───── Exercise input
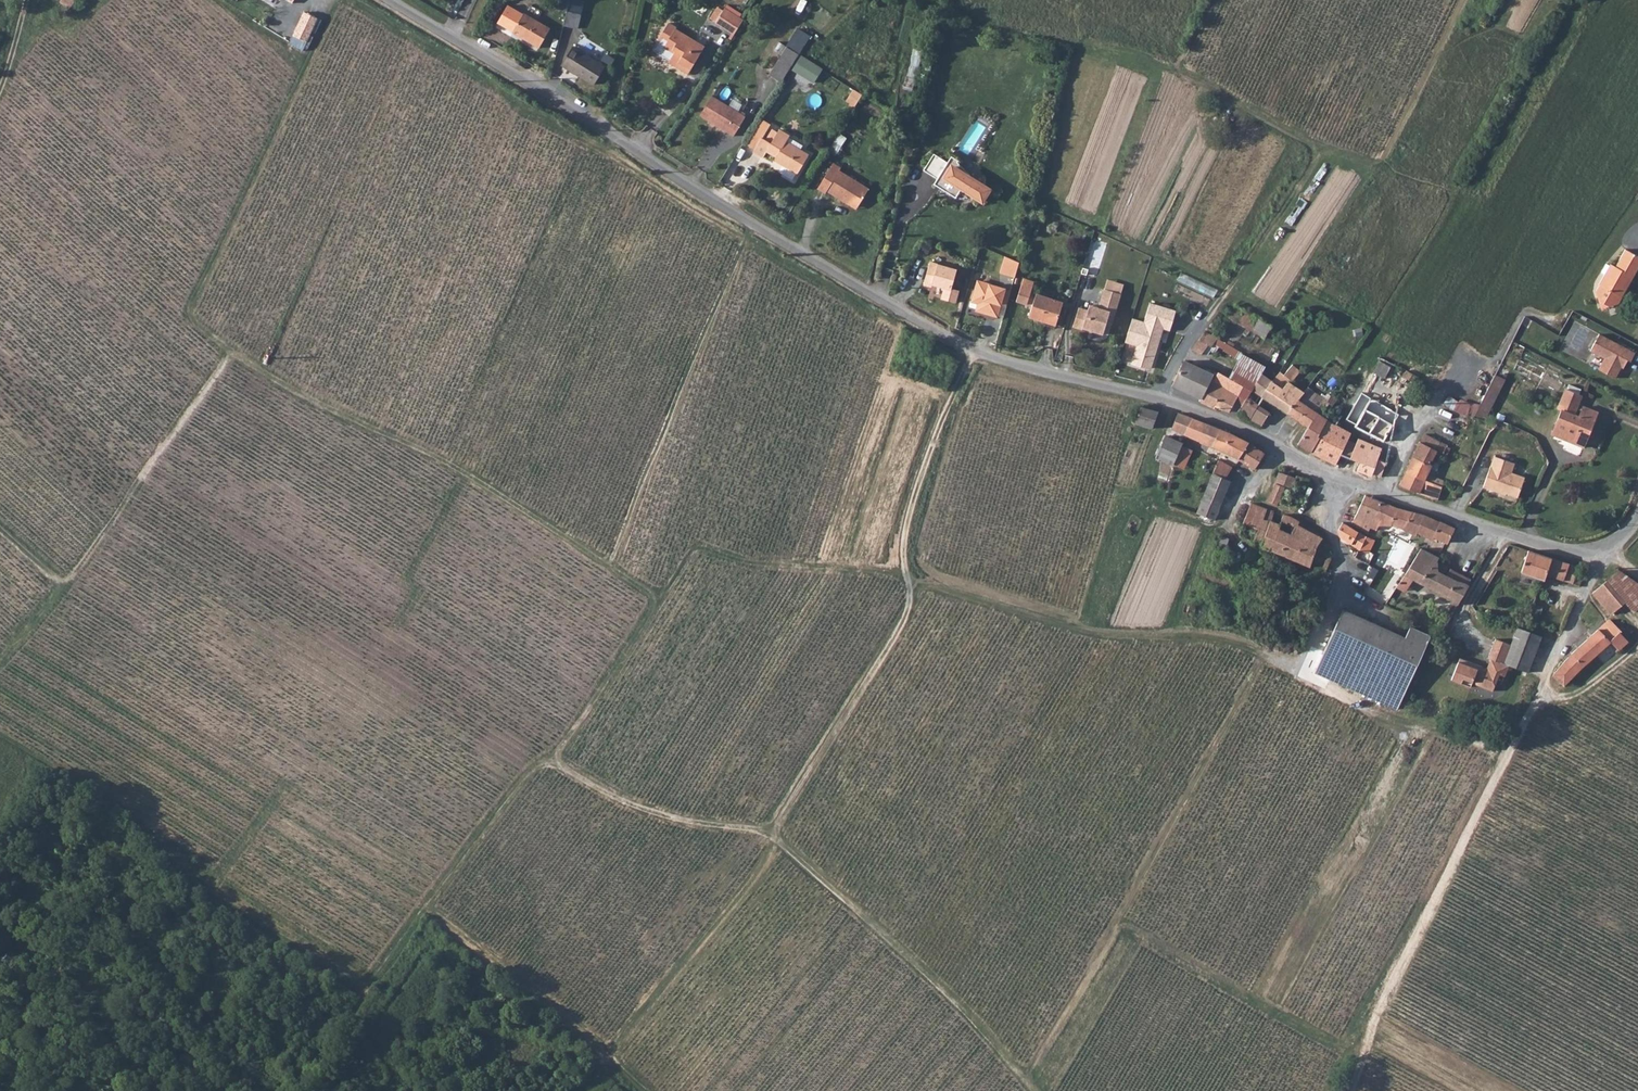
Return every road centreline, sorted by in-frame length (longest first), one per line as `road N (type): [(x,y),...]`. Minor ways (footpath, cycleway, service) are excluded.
road 1 (unclassified): [(1637,516),(1601,547),(1562,548),(1348,481),(1187,407),(974,350),(751,225),(389,0)]
road 2 (track): [(229,353),(449,466),(659,596),(691,549),(744,563),(905,571),(913,490),(974,350)]
road 3 (track): [(1512,748),(1494,750),(1384,719),(1239,645),(1049,625),(931,588),(905,571),(903,626),(772,835)]
road 4 (track): [(61,589),(227,358),(186,312),(334,0)]
road 5 (track): [(1348,1090),(1544,684)]
road 6 (track): [(609,564),(751,225)]
road 7 (track): [(772,835),(956,1008),(1030,1090)]
road 8 (track): [(554,759),(532,767),(353,1009)]
road 9 (track): [(425,906),(646,1090)]
road 10 (track): [(1114,921),(1329,1041),(1365,1053)]
road 11 (track): [(609,1052),(757,866),(772,835)]
road 12 (track): [(772,835),(674,821),(629,805),(554,759)]
road 13 (track): [(554,759),(659,596)]
road 14 (track): [(461,473),(405,578),(417,590),(395,628)]
road 15 (track): [(0,535),(61,589),(0,658)]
──────────
_Work task_: Retype every entry above exactly and, please, skip the pictures.

_Task output_:
Return every road centreline, sorted by in-frame length (longest first), one per line as `road N (type): [(x,y),...]`. Minor ways (footpath, cycleway, service) are excluded.
road 1 (unclassified): [(1637,516),(1601,547),(1562,548),(1348,481),(1187,407),(974,350),(751,225),(389,0)]
road 2 (track): [(229,353),(449,466),(659,596),(691,549),(744,563),(905,571),(913,490),(974,350)]
road 3 (track): [(1512,748),(1494,750),(1384,719),(1239,645),(1049,625),(931,588),(905,571),(903,626),(772,835)]
road 4 (track): [(61,589),(227,358),(186,312),(334,0)]
road 5 (track): [(1348,1090),(1544,684)]
road 6 (track): [(609,564),(751,225)]
road 7 (track): [(772,835),(956,1008),(1030,1090)]
road 8 (track): [(554,759),(532,767),(353,1009)]
road 9 (track): [(425,906),(646,1090)]
road 10 (track): [(1114,921),(1329,1041),(1365,1053)]
road 11 (track): [(609,1052),(757,866),(772,835)]
road 12 (track): [(772,835),(674,821),(629,805),(554,759)]
road 13 (track): [(554,759),(659,596)]
road 14 (track): [(461,473),(405,578),(417,590),(395,628)]
road 15 (track): [(0,535),(61,589),(0,658)]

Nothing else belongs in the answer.